• [YOUR ASSIGNMENT]
In the records that follow, count the lines where the string "button" appears, and give the count with nothing added.

——————

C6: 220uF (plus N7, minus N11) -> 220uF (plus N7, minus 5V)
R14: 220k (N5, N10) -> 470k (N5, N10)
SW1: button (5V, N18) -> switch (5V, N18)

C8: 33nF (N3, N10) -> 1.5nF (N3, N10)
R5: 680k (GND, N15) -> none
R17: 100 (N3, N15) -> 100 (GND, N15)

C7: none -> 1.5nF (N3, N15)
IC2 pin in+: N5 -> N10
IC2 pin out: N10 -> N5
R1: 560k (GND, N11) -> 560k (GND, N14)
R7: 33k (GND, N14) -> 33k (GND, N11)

——————

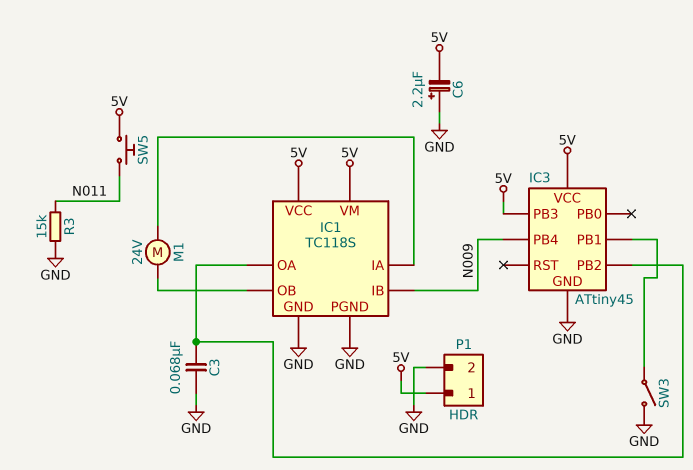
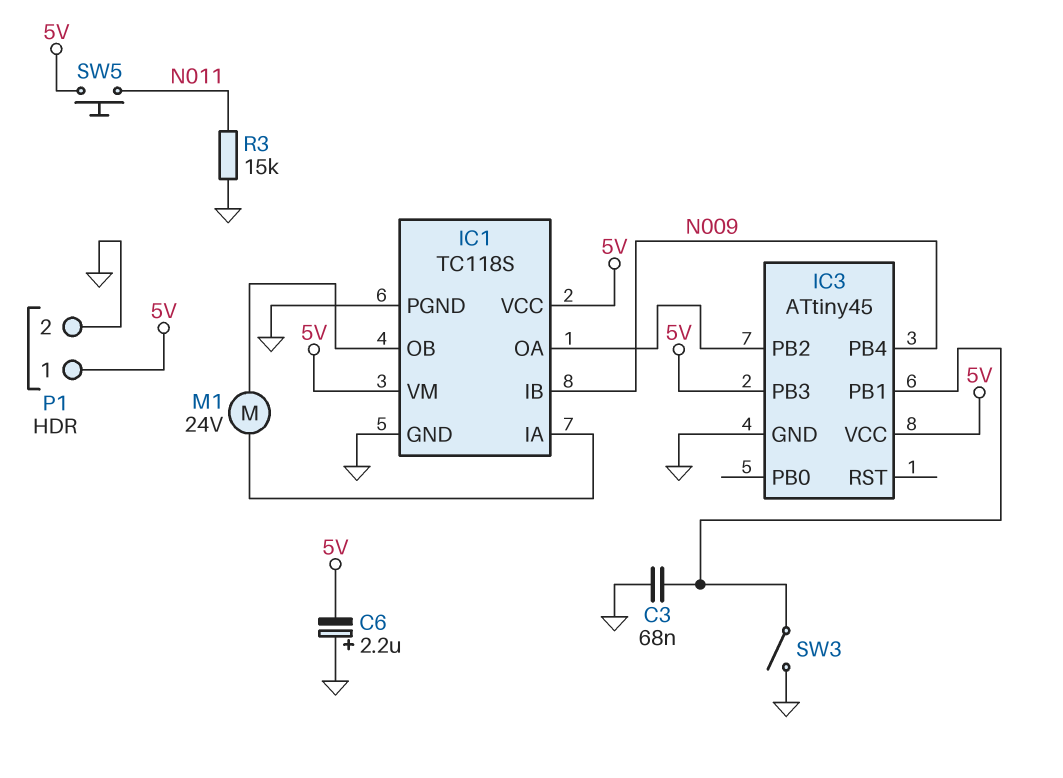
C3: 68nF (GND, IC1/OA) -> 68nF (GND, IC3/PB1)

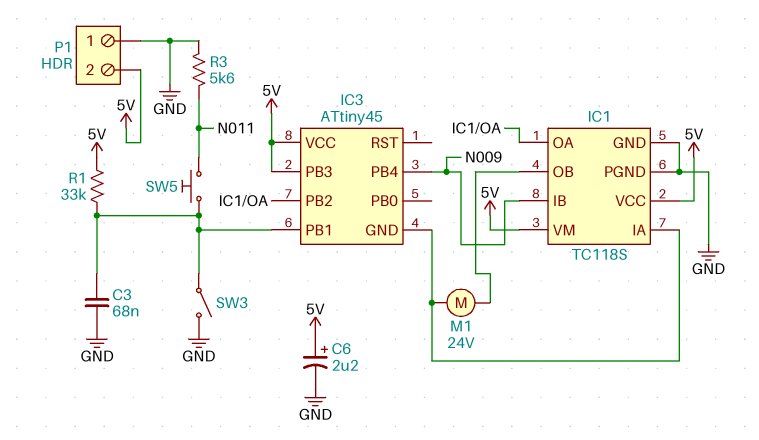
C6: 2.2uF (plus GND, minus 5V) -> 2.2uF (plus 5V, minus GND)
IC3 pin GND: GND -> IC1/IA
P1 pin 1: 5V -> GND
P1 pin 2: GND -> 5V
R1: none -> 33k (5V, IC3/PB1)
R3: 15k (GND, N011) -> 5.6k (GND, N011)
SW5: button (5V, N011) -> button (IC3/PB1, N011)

——————

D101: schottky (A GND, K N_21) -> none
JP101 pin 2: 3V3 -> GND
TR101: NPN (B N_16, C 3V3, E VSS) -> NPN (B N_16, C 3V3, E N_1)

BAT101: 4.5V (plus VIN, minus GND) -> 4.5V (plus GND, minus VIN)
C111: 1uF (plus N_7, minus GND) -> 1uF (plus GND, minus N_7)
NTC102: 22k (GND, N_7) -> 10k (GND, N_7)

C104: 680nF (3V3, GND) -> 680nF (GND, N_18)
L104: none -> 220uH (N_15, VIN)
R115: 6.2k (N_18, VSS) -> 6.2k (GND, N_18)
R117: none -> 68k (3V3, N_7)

——————

• [ANSWER TO THIS TASK]
2